What is required: Write out, word for word, every line from the one containing "(330, 333) = (428, 505): brown" through the last line of the records below, both ends included.

Supplied records:

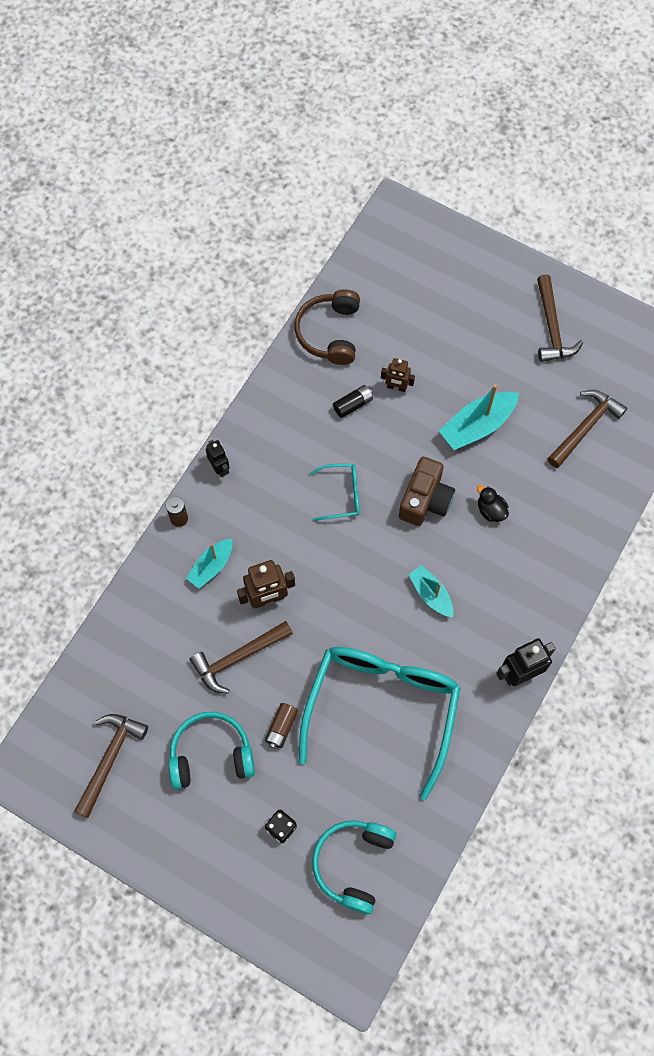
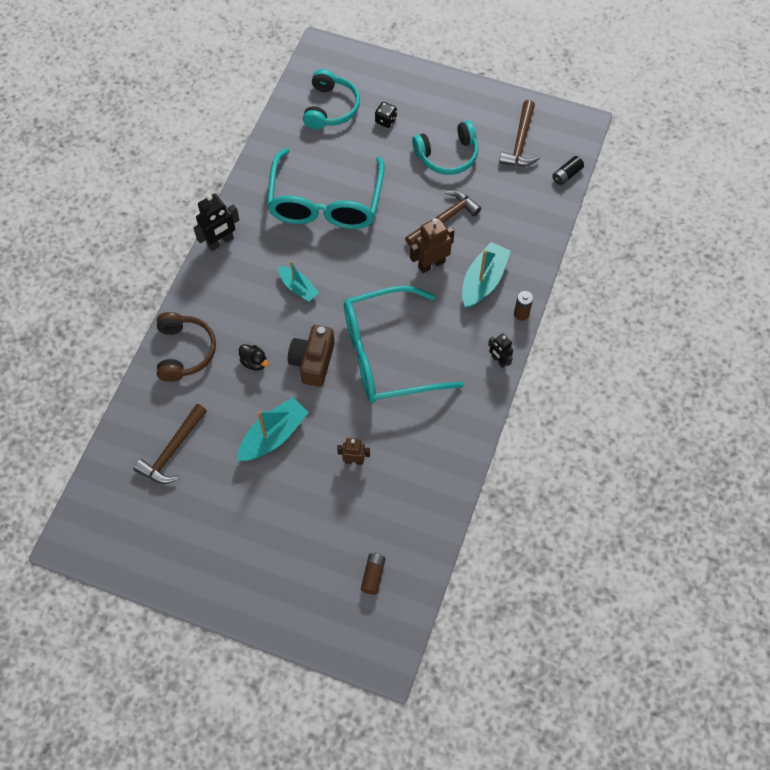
camera: 170 degrees right, 5 degrees down
(211, 566) = (483, 281): turquoise boat -> turquoise boat, size x1.56
(281, 727) = (399, 179): brown battery -> brown battery (373, 575)
(330, 333) = (428, 505): brown headphones -> brown headphones (184, 351)
(342, 495) = (386, 355): turquoise glasses -> turquoise glasses, size x2.36
(353, 405) = (392, 437): black battery -> black battery (566, 175)
(552, 327) = (208, 548): brown hammer -> none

Task response:
(330, 333) = (428, 505): brown headphones -> brown headphones (184, 351)
(342, 495) = (386, 355): turquoise glasses -> turquoise glasses, size x2.36
(353, 405) = (392, 437): black battery -> black battery (566, 175)
(552, 327) = (208, 548): brown hammer -> none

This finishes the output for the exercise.